Content revision data:
= Beginning of Section =

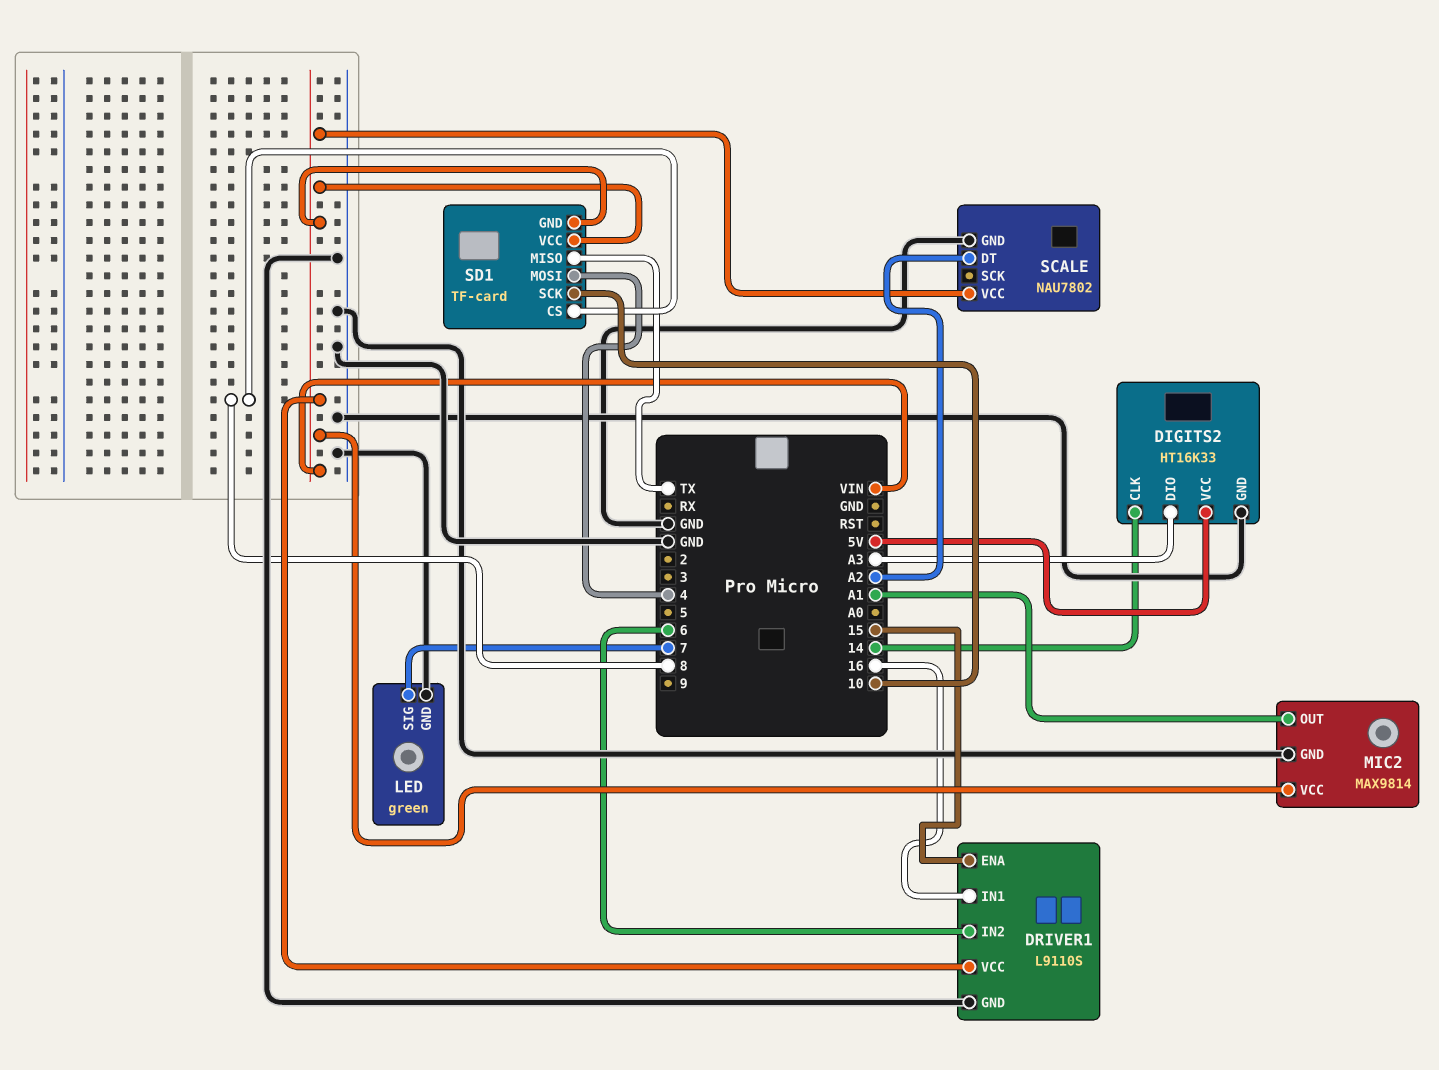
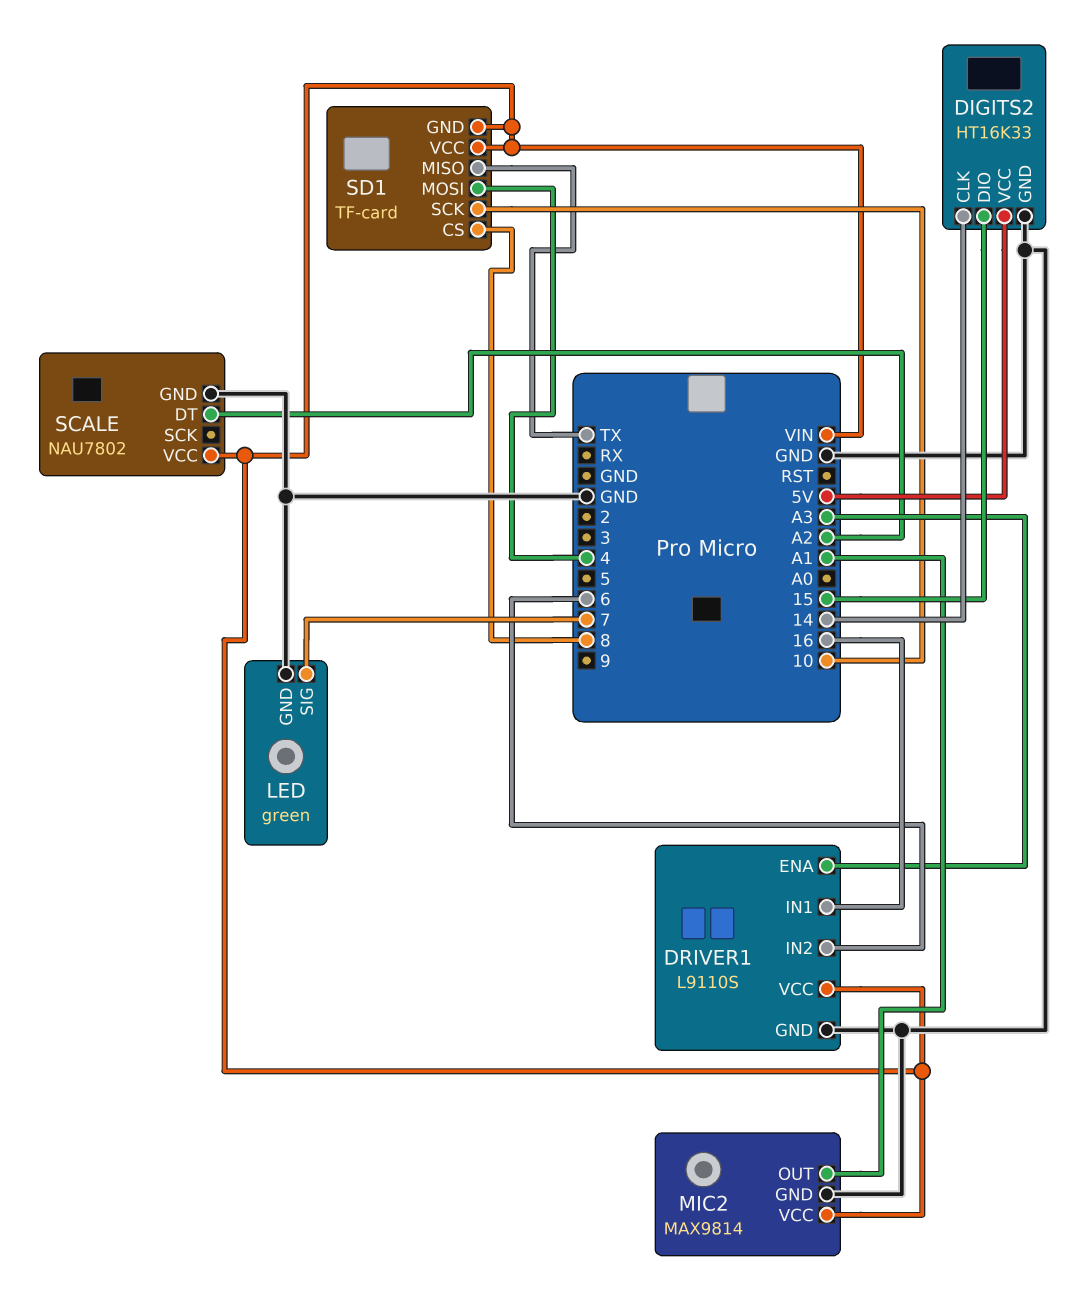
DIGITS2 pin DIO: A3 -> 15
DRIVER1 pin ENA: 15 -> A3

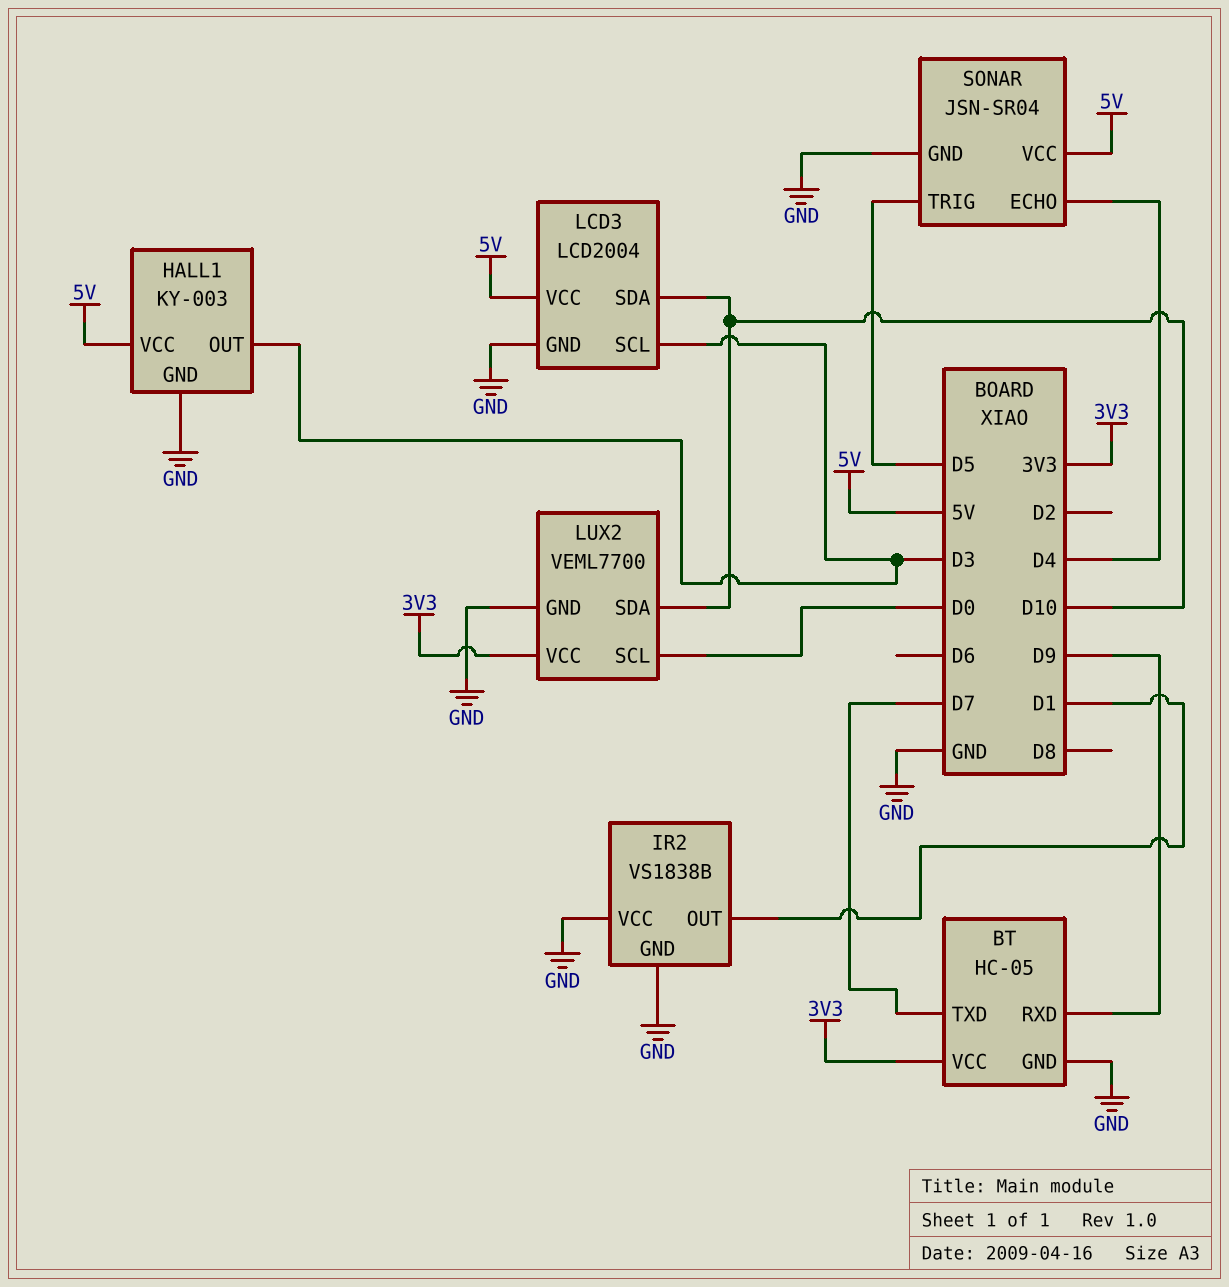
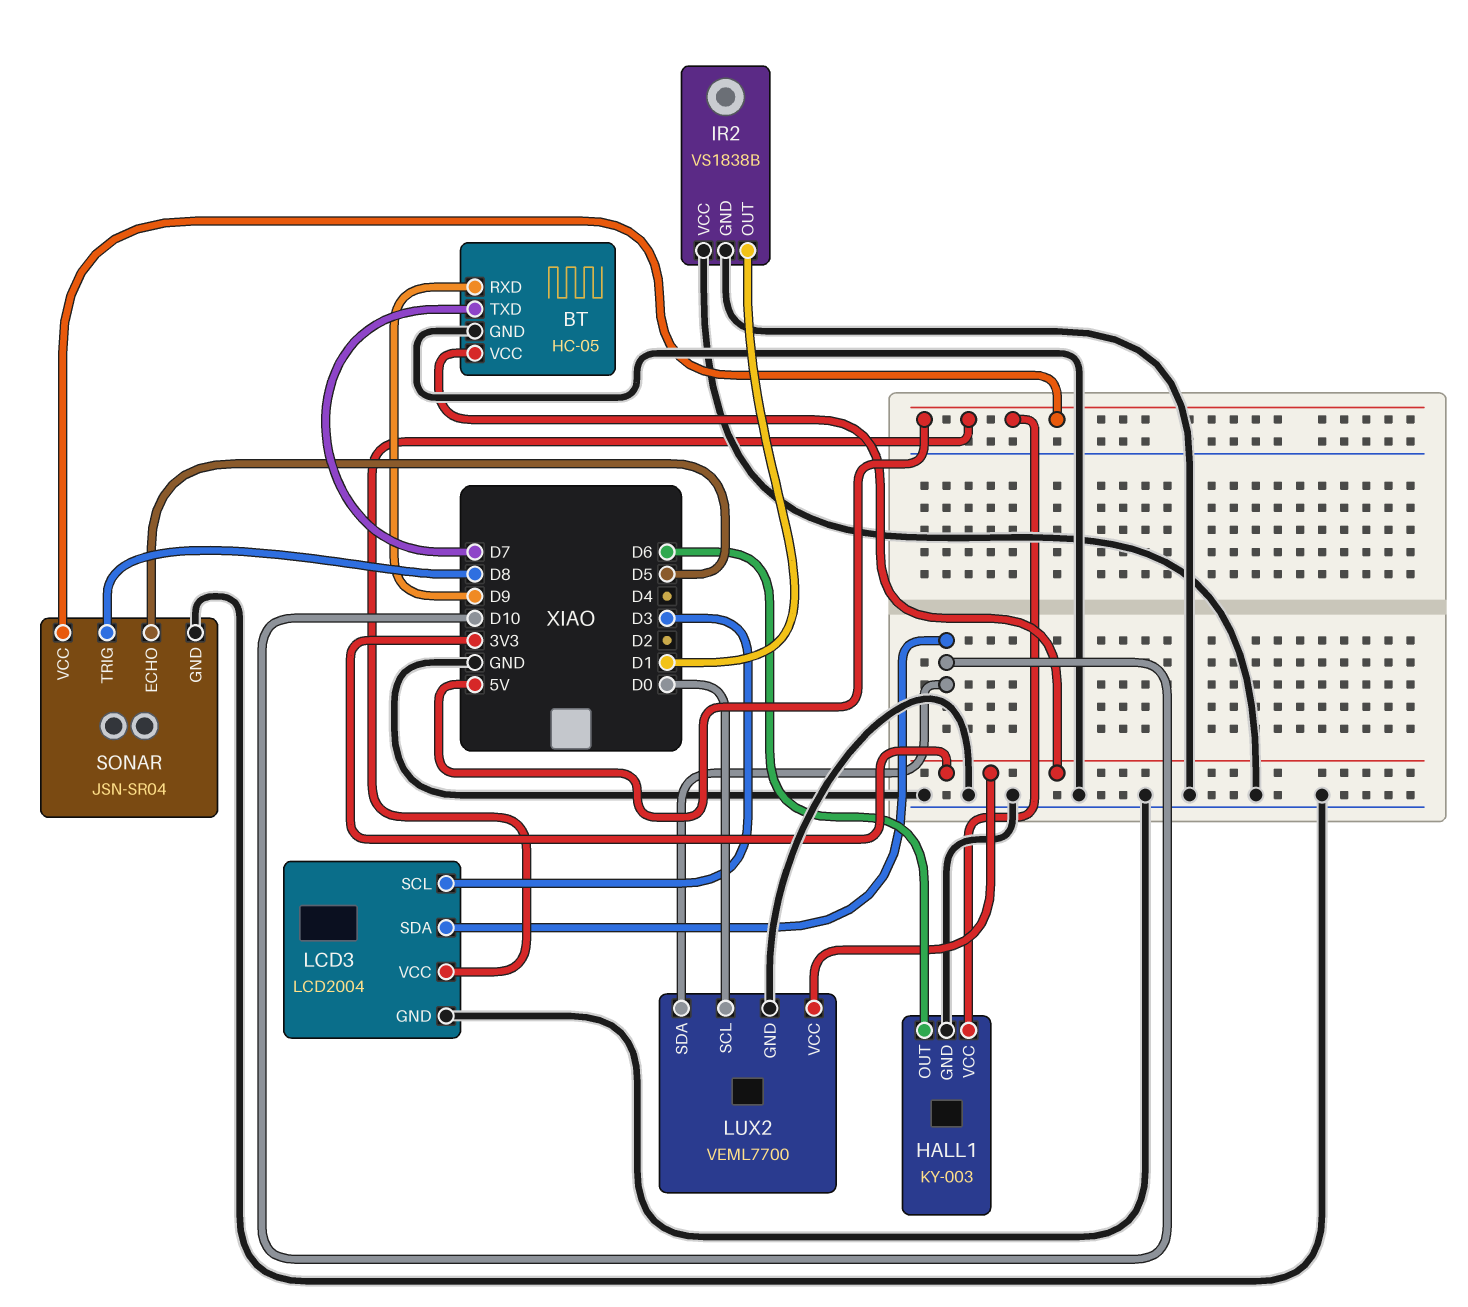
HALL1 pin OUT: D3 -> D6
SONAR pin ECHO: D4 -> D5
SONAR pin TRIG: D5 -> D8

= End of Section =

What to do: Look through the lines above for "SONAR". Say how many have it, and give no other words.

Task answer: 2